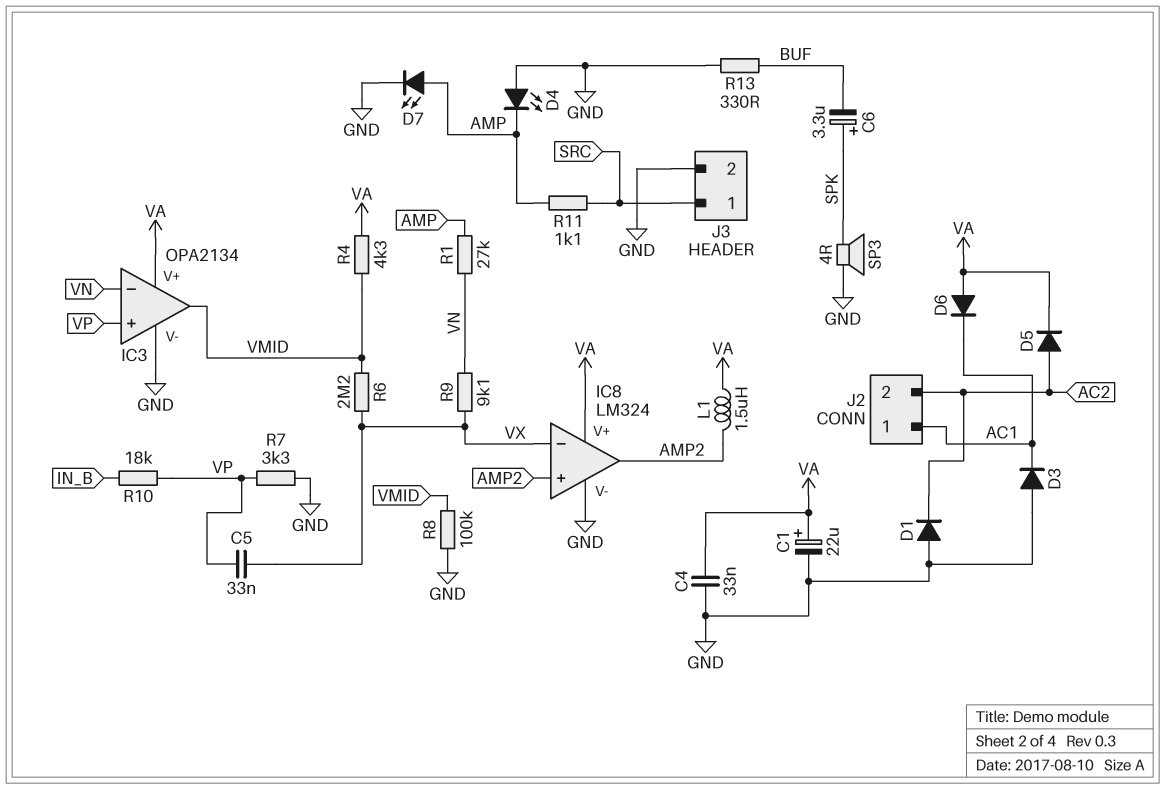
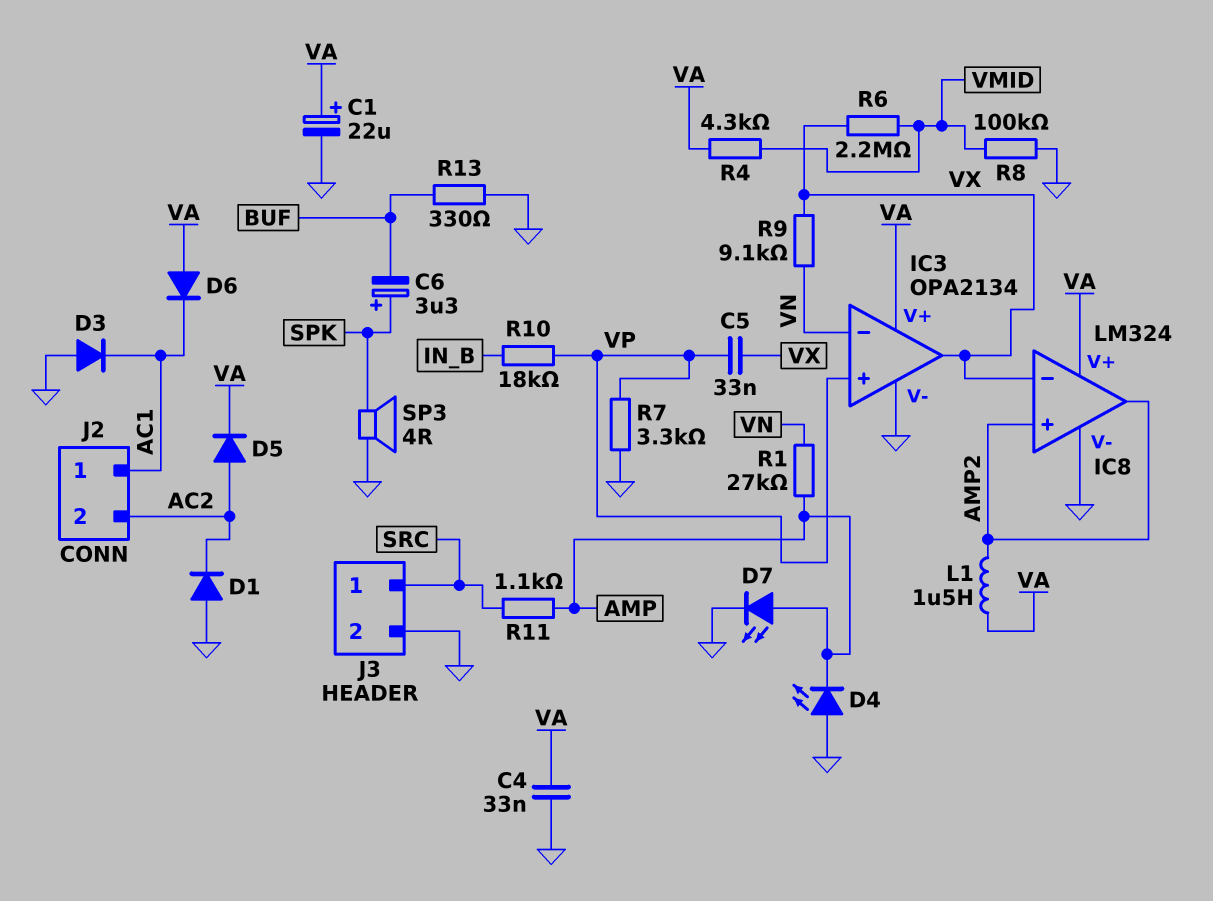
IC3 pin out: VMID -> VX

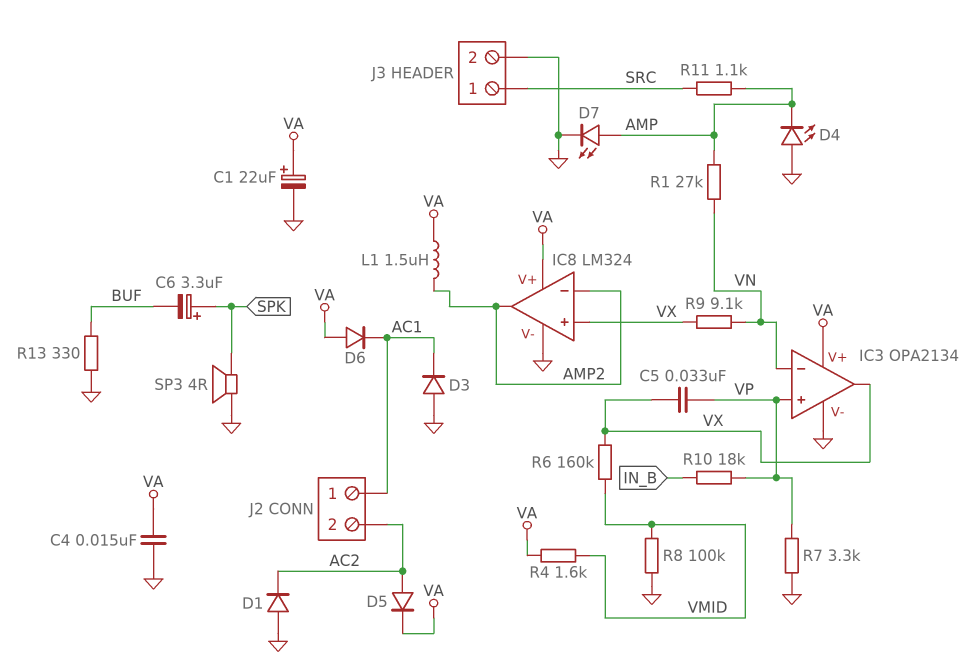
C4: 33nF (GND, VA) -> 15nF (GND, VA)
IC8 pin in+: AMP2 -> VX
IC8 pin in-: VX -> AMP2
R4: 4.3k (VA, VMID) -> 1.6k (VA, VMID)
R6: 2.2M (VMID, VX) -> 160k (VMID, VX)

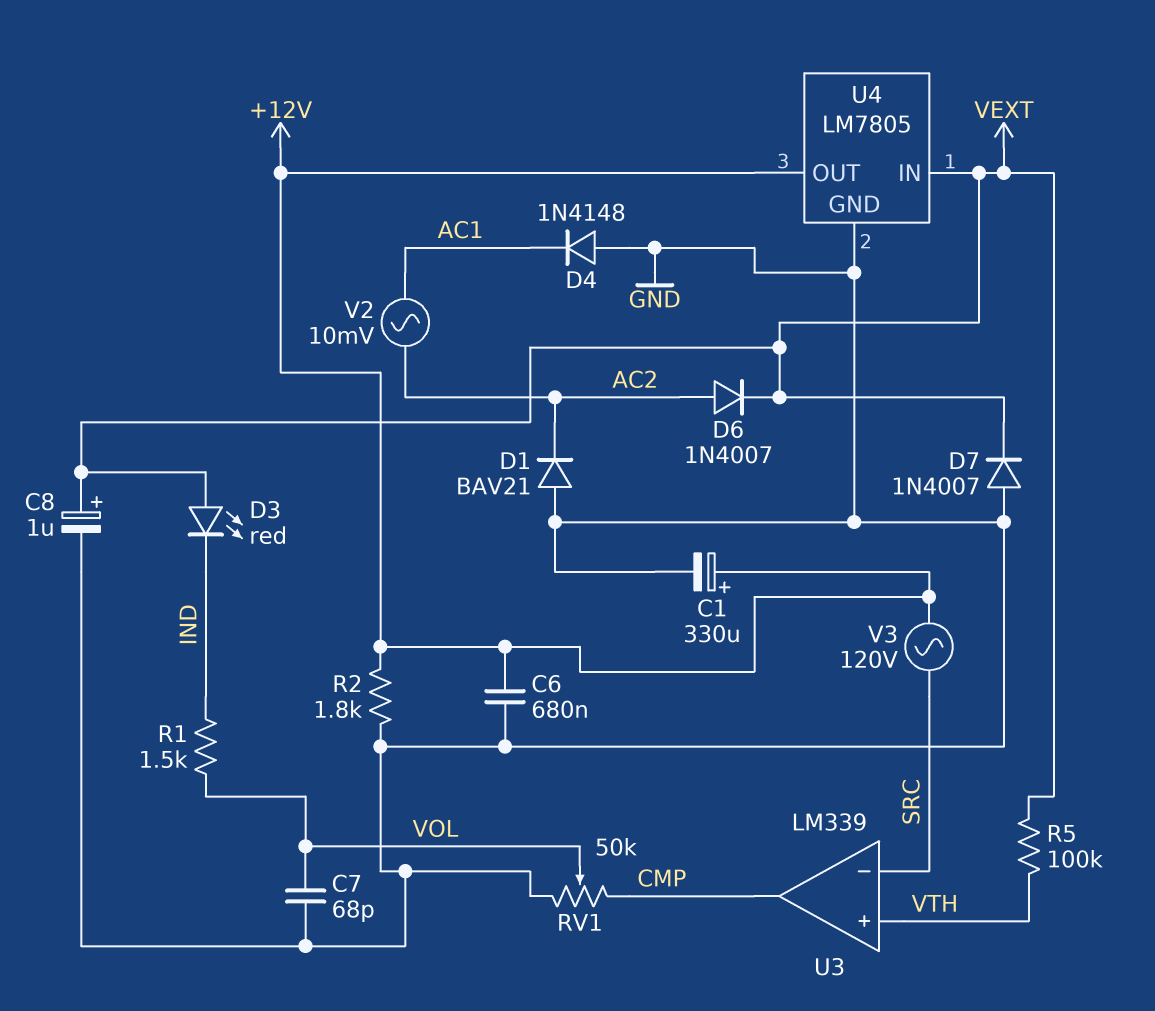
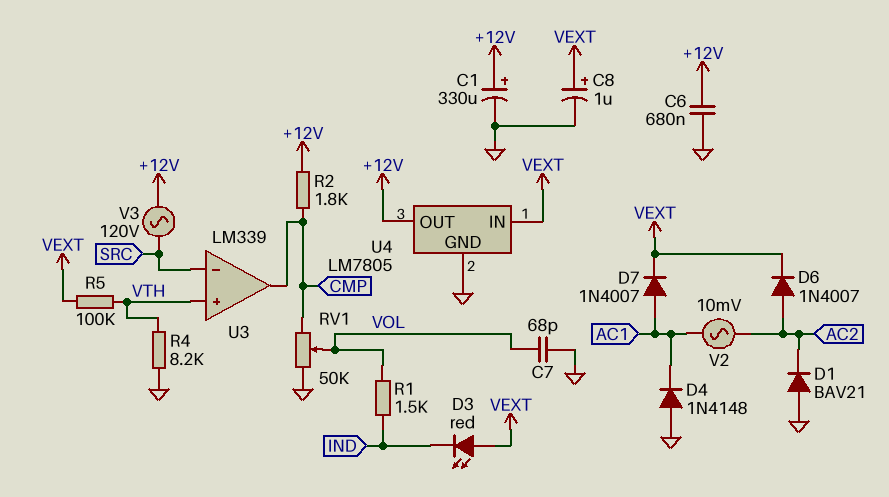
D7: diode 1N4007 (A GND, K VEXT) -> diode 1N4007 (A AC1, K VEXT)
R2: 1.8k (+12V, GND) -> 1.8k (+12V, CMP)
R4: none -> 8.2k (GND, VTH)

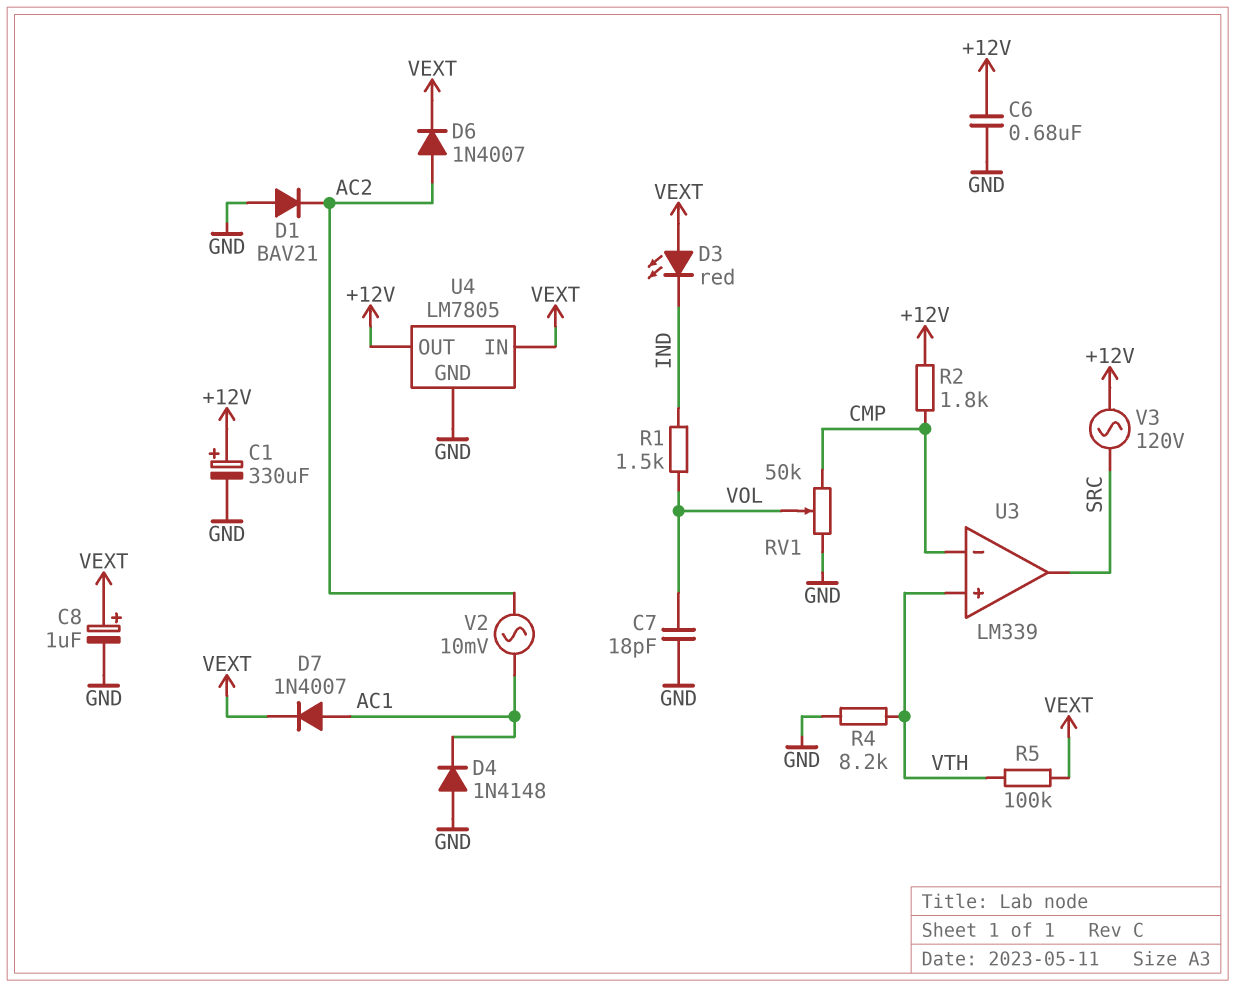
C7: 68pF (GND, VOL) -> 18pF (GND, VOL)
U3 pin in-: SRC -> CMP
U3 pin out: CMP -> SRC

# Exercise aim
Copy out exactly the lines from the one with "C4: 33nF (GND, VA) -> 15nF (GND, VA)" through the end of the listing, both ends included, omitting any picture.

# Problem solution
C4: 33nF (GND, VA) -> 15nF (GND, VA)
IC8 pin in+: AMP2 -> VX
IC8 pin in-: VX -> AMP2
R4: 4.3k (VA, VMID) -> 1.6k (VA, VMID)
R6: 2.2M (VMID, VX) -> 160k (VMID, VX)

D7: diode 1N4007 (A GND, K VEXT) -> diode 1N4007 (A AC1, K VEXT)
R2: 1.8k (+12V, GND) -> 1.8k (+12V, CMP)
R4: none -> 8.2k (GND, VTH)

C7: 68pF (GND, VOL) -> 18pF (GND, VOL)
U3 pin in-: SRC -> CMP
U3 pin out: CMP -> SRC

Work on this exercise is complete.